Saved data entries

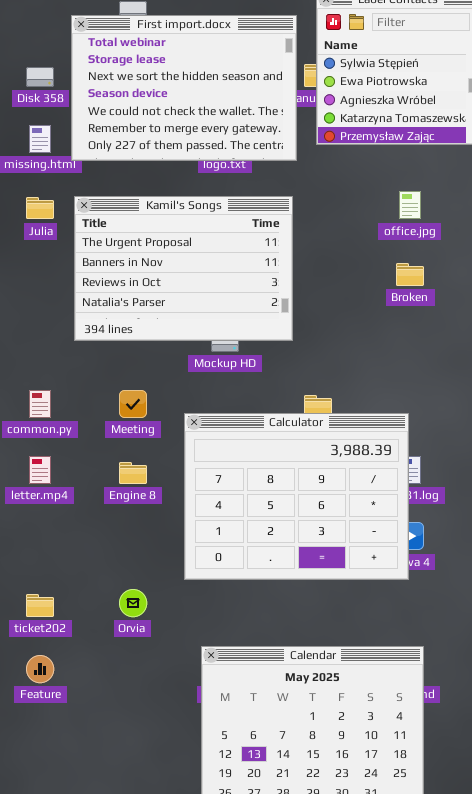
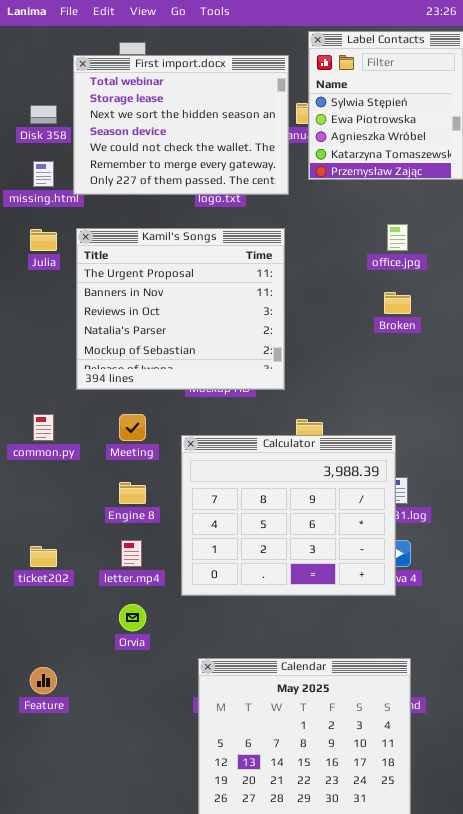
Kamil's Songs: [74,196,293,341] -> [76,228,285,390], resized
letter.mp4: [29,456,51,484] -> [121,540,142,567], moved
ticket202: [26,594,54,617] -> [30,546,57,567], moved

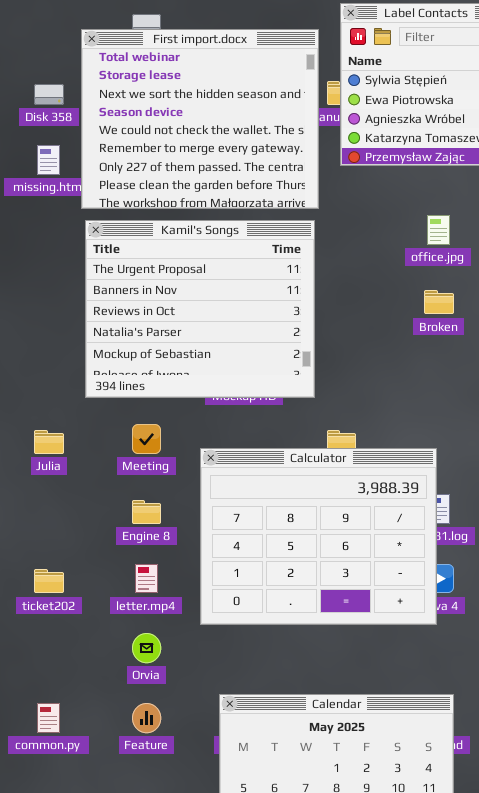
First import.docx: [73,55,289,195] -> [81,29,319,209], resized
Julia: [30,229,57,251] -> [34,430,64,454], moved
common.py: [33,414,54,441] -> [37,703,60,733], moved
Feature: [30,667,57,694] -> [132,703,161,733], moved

* * *

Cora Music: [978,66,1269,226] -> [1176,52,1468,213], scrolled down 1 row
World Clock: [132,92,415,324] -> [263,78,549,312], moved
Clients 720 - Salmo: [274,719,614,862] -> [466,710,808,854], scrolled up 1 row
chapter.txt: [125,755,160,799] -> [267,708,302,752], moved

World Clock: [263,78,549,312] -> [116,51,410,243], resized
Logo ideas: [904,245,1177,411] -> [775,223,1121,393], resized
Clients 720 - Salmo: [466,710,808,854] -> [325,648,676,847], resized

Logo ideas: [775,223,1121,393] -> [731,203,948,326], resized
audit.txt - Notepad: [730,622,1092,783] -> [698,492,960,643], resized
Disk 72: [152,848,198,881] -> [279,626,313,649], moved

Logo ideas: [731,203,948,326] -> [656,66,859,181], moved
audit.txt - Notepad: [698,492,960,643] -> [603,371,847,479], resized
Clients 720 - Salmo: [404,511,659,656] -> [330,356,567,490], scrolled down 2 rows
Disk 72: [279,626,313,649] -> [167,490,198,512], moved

◆ **Task to complete**:
Copy the lines above between the one holding "Kamil's Songs: [74,196,293,341]" and the one holding "Feature: [30,667,57,694] ->", inclusive. Drop the pictures.

◆ **Response**:
Kamil's Songs: [74,196,293,341] -> [76,228,285,390], resized
letter.mp4: [29,456,51,484] -> [121,540,142,567], moved
ticket202: [26,594,54,617] -> [30,546,57,567], moved

First import.docx: [73,55,289,195] -> [81,29,319,209], resized
Julia: [30,229,57,251] -> [34,430,64,454], moved
common.py: [33,414,54,441] -> [37,703,60,733], moved
Feature: [30,667,57,694] -> [132,703,161,733], moved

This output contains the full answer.